TASK REQUIREMENTS: Reproduce, character for character, the stretch of rows below from the line containing "Write the LilyPond" through the line containing "alto \key ges \major \defaultTimeSignature \time 4/4", both of those lines included.

MATERIAL SHOWN:

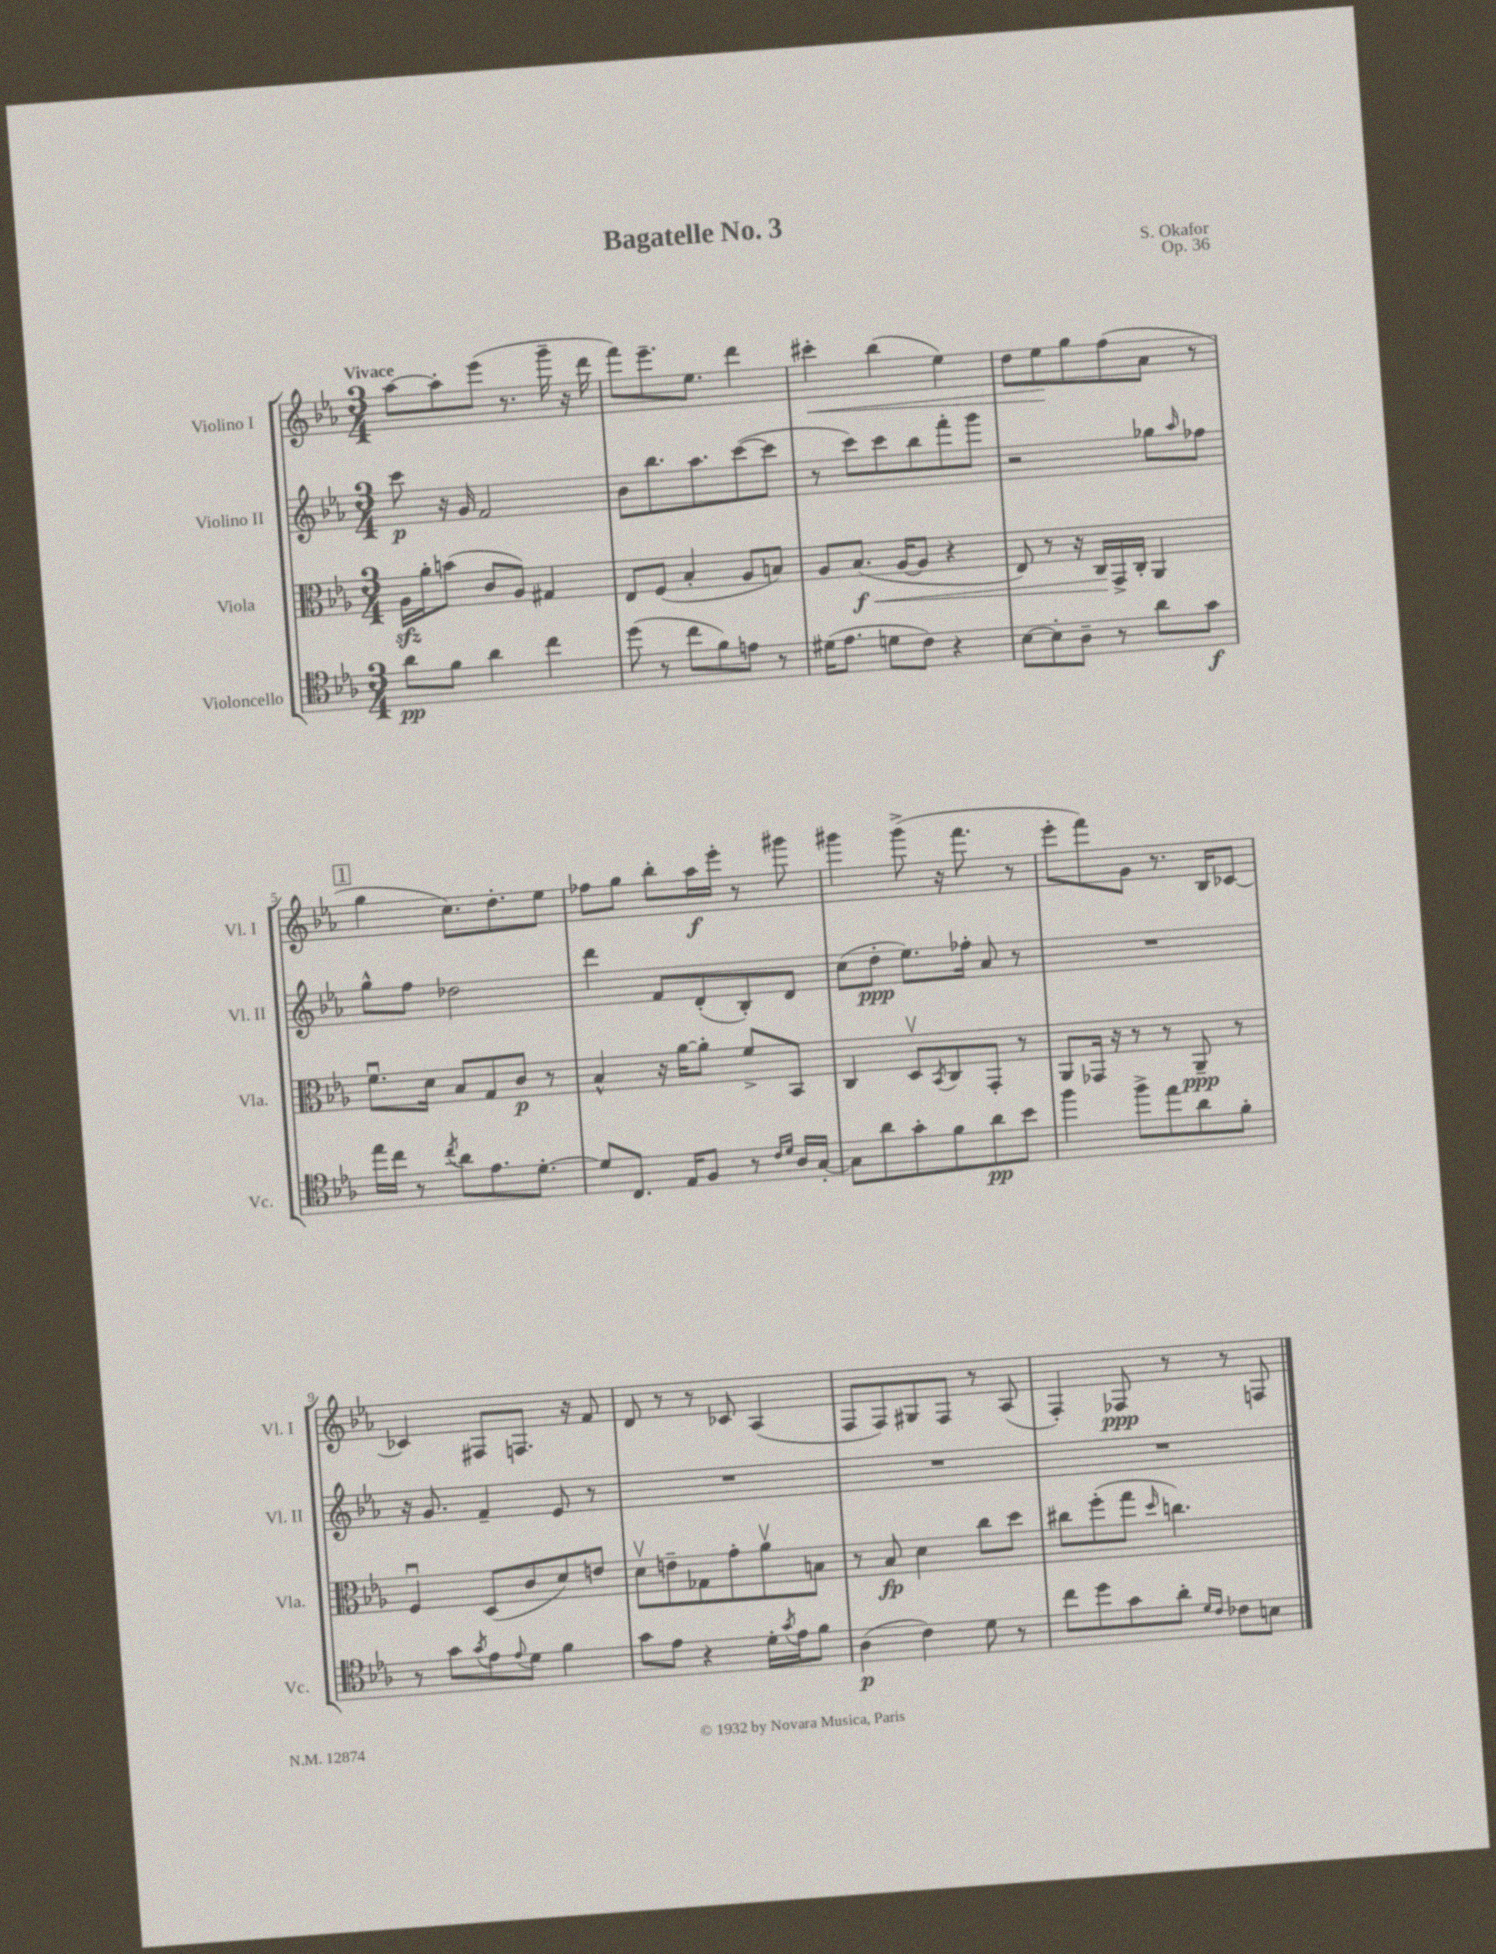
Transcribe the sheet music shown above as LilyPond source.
---
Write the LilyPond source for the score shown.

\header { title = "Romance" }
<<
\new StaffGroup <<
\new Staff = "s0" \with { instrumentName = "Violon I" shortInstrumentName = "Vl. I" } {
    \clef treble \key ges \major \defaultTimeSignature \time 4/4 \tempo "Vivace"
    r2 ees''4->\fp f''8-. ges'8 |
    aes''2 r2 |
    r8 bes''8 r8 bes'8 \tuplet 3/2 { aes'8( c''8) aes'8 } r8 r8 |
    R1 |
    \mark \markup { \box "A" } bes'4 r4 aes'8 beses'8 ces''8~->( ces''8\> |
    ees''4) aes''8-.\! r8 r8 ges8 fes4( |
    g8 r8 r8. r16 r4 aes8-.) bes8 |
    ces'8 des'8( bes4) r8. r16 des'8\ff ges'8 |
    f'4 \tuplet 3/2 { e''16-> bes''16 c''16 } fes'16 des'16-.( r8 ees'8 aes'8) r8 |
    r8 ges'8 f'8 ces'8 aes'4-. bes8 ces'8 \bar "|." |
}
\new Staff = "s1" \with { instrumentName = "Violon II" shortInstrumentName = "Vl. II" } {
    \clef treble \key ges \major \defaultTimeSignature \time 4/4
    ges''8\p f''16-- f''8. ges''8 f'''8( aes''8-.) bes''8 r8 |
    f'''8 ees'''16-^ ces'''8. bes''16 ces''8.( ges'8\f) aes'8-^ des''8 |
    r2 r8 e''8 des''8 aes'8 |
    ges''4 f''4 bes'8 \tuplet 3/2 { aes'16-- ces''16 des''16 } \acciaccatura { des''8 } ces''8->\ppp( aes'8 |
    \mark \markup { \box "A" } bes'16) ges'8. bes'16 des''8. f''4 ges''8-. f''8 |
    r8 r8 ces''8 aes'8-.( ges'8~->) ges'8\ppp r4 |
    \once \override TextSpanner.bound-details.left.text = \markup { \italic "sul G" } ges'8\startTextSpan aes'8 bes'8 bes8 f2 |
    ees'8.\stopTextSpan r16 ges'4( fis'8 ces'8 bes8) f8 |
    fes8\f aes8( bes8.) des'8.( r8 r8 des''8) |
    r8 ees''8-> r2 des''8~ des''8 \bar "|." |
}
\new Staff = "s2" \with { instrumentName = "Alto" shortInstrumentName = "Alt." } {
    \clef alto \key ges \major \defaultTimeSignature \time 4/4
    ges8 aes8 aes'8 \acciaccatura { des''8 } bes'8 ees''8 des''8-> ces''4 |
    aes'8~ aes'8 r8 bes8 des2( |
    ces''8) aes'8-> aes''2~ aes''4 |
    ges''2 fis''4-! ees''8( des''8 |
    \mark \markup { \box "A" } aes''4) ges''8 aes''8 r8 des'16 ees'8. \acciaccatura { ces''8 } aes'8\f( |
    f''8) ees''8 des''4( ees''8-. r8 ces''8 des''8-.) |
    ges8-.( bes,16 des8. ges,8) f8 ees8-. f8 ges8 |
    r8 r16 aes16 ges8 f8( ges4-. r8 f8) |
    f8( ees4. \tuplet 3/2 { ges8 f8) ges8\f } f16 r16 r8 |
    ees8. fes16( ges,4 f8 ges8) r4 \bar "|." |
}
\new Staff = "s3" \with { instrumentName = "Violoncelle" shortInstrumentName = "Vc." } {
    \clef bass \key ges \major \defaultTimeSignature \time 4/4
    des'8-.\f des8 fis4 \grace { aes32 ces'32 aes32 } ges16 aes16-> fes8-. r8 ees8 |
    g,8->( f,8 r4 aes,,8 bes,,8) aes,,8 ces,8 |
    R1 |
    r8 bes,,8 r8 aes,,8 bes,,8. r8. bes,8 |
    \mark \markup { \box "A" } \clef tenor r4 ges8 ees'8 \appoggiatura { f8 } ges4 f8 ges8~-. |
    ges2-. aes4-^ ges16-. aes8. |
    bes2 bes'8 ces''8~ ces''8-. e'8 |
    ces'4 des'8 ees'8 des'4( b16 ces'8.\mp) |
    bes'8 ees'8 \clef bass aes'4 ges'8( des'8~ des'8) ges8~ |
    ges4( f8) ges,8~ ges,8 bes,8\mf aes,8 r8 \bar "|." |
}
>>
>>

SOLVED EXERCISE:
Write the LilyPond source for the score shown.

\header { title = "Romance" }
<<
\new StaffGroup <<
\new Staff = "s0" \with { instrumentName = "Violon I" shortInstrumentName = "Vl. I" } {
    \clef treble \key ges \major \defaultTimeSignature \time 4/4 \tempo "Vivace"
    r2 ees''4->\fp f''8-. ges'8 |
    aes''2 r2 |
    r8 bes''8 r8 bes'8 \tuplet 3/2 { aes'8( c''8) aes'8 } r8 r8 |
    R1 |
    \mark \markup { \box "A" } bes'4 r4 aes'8 beses'8 ces''8~->( ces''8\> |
    ees''4) aes''8-.\! r8 r8 ges8 fes4( |
    g8 r8 r8. r16 r4 aes8-.) bes8 |
    ces'8 des'8( bes4) r8. r16 des'8\ff ges'8 |
    f'4 \tuplet 3/2 { e''16-> bes''16 c''16 } fes'16 des'16-.( r8 ees'8 aes'8) r8 |
    r8 ges'8 f'8 ces'8 aes'4-. bes8 ces'8 \bar "|." |
}
\new Staff = "s1" \with { instrumentName = "Violon II" shortInstrumentName = "Vl. II" } {
    \clef treble \key ges \major \defaultTimeSignature \time 4/4
    ges''8\p f''16-- f''8. ges''8 f'''8( aes''8-.) bes''8 r8 |
    f'''8 ees'''16-^ ces'''8. bes''16 ces''8.( ges'8\f) aes'8-^ des''8 |
    r2 r8 e''8 des''8 aes'8 |
    ges''4 f''4 bes'8 \tuplet 3/2 { aes'16-- ces''16 des''16 } \acciaccatura { des''8 } ces''8->\ppp( aes'8 |
    \mark \markup { \box "A" } bes'16) ges'8. bes'16 des''8. f''4 ges''8-. f''8 |
    r8 r8 ces''8 aes'8-.( ges'8~->) ges'8\ppp r4 |
    \once \override TextSpanner.bound-details.left.text = \markup { \italic "sul G" } ges'8\startTextSpan aes'8 bes'8 bes8 f2 |
    ees'8.\stopTextSpan r16 ges'4( fis'8 ces'8 bes8) f8 |
    fes8\f aes8( bes8.) des'8.( r8 r8 des''8) |
    r8 ees''8-> r2 des''8~ des''8 \bar "|." |
}
\new Staff = "s2" \with { instrumentName = "Alto" shortInstrumentName = "Alt." } {
    \clef alto \key ges \major \defaultTimeSignature \time 4/4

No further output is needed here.